======== RECORD SET
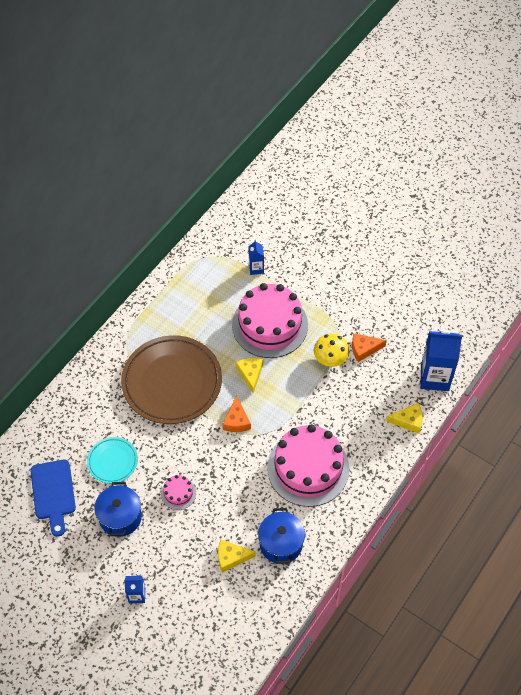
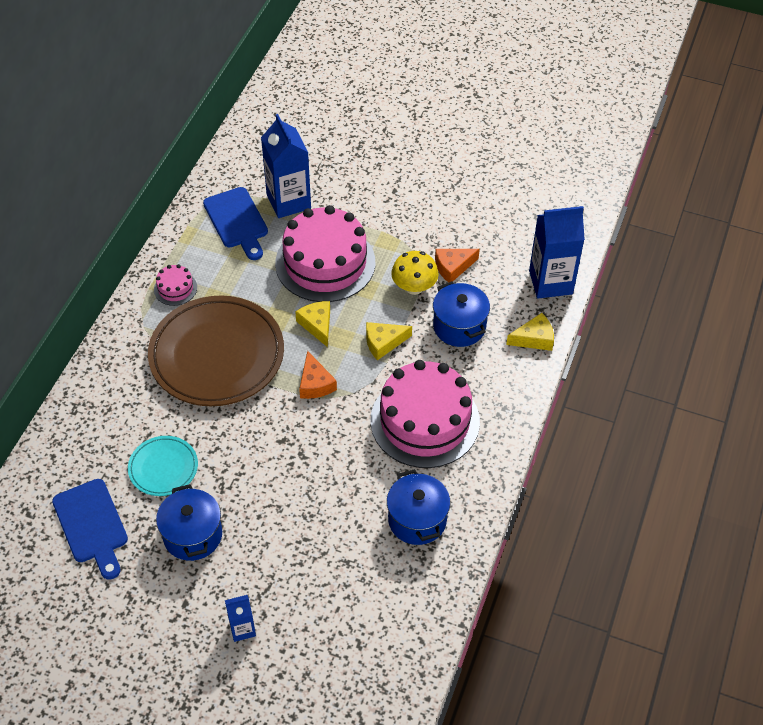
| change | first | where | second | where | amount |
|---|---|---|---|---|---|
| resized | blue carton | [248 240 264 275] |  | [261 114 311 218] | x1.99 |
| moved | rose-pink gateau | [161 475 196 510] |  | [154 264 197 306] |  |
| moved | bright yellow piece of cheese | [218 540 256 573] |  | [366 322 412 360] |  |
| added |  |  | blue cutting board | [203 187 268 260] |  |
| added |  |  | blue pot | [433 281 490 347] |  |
================
Set every line of the records down again exactly, and exclude all pictures.

| change | first | where | second | where | amount |
|---|---|---|---|---|---|
| resized | blue carton | [248 240 264 275] |  | [261 114 311 218] | x1.99 |
| moved | rose-pink gateau | [161 475 196 510] |  | [154 264 197 306] |  |
| moved | bright yellow piece of cheese | [218 540 256 573] |  | [366 322 412 360] |  |
| added |  |  | blue cutting board | [203 187 268 260] |  |
| added |  |  | blue pot | [433 281 490 347] |  |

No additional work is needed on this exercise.